■ Brief
Exact copy, no pictures: set down every entry below as written.

——————————

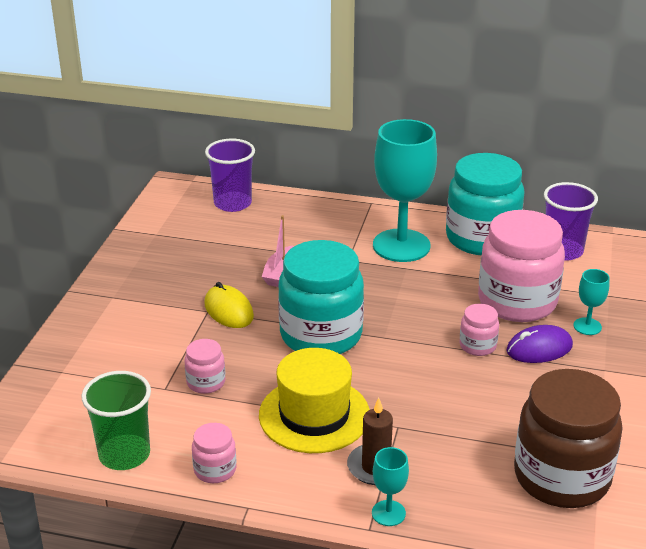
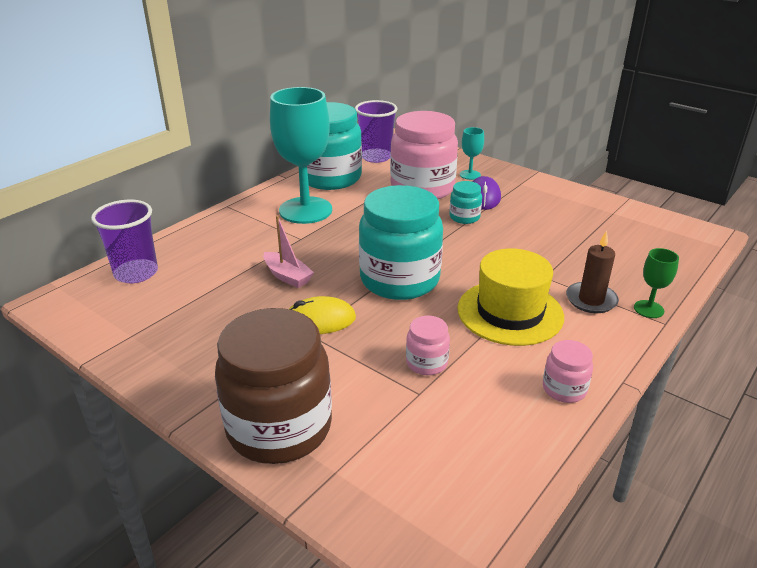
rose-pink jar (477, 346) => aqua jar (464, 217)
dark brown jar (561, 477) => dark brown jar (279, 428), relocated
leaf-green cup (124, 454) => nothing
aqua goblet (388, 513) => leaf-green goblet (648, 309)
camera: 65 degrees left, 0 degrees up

——————————

■ Your solution
rose-pink jar (477, 346) => aqua jar (464, 217)
dark brown jar (561, 477) => dark brown jar (279, 428), relocated
leaf-green cup (124, 454) => nothing
aqua goblet (388, 513) => leaf-green goblet (648, 309)
camera: 65 degrees left, 0 degrees up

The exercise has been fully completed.